╭──

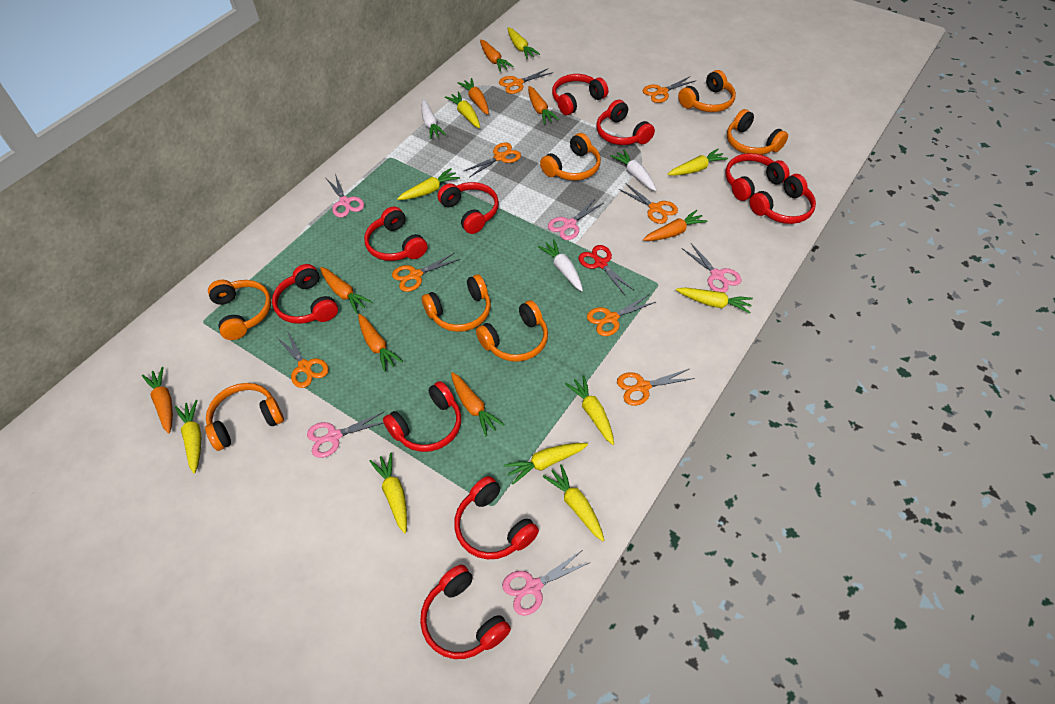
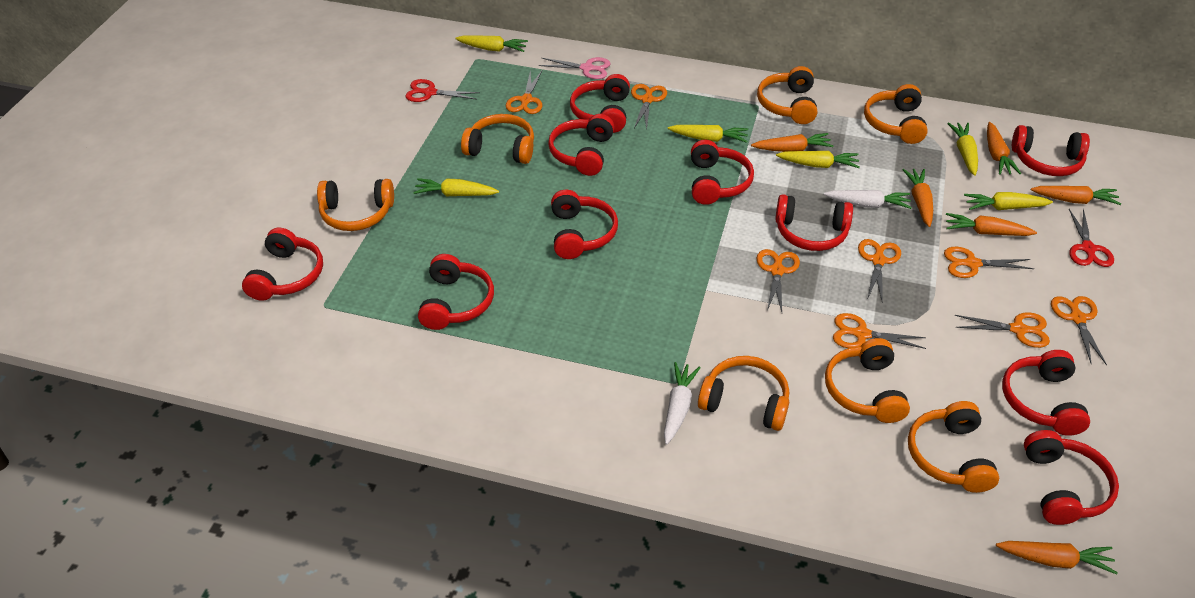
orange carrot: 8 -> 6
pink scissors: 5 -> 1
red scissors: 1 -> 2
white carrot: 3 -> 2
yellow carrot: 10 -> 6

╰──
╭──

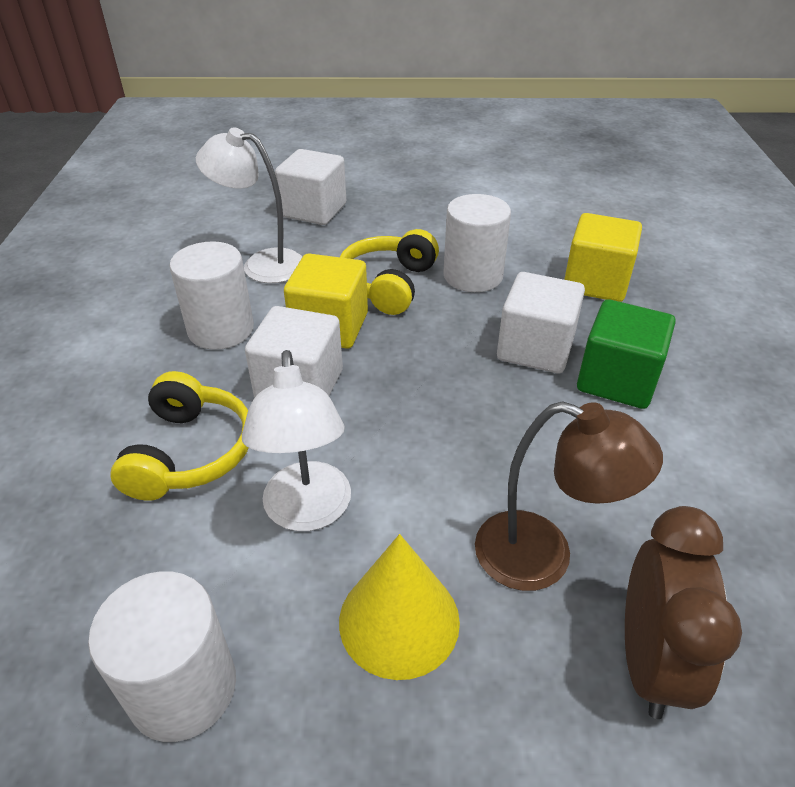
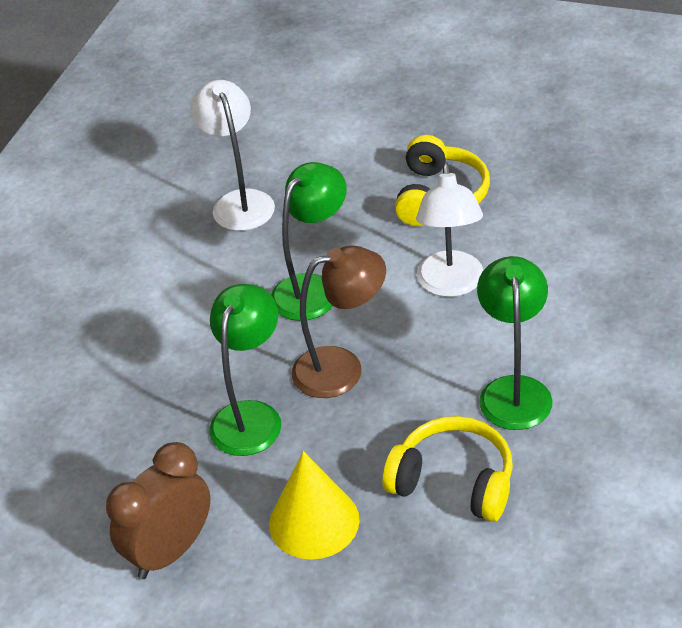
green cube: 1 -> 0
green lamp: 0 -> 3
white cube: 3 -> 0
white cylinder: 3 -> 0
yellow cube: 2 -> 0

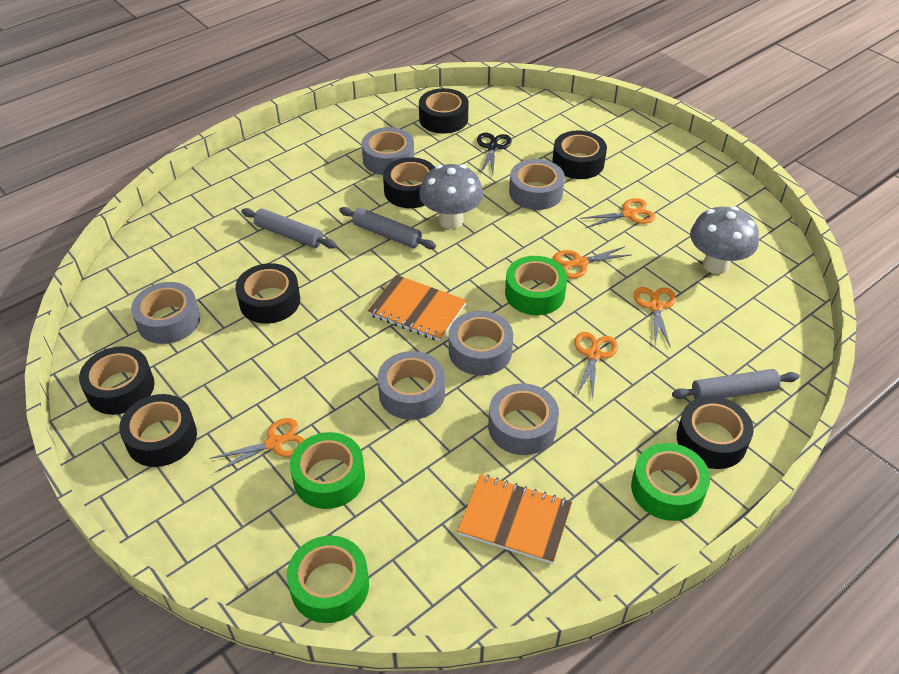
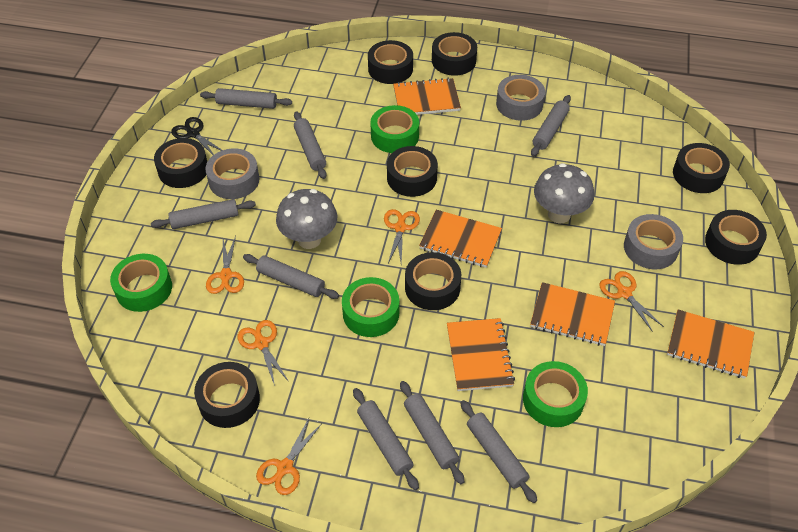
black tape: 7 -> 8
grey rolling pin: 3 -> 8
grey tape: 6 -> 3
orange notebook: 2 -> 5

╰──

Take exactly the lines from the one containing "orange carrot: 8 -> 6" through the one containing "yellow carrot: 10 -> 6" in the data above, and output them with nothing added.

* Exercise response
orange carrot: 8 -> 6
pink scissors: 5 -> 1
red scissors: 1 -> 2
white carrot: 3 -> 2
yellow carrot: 10 -> 6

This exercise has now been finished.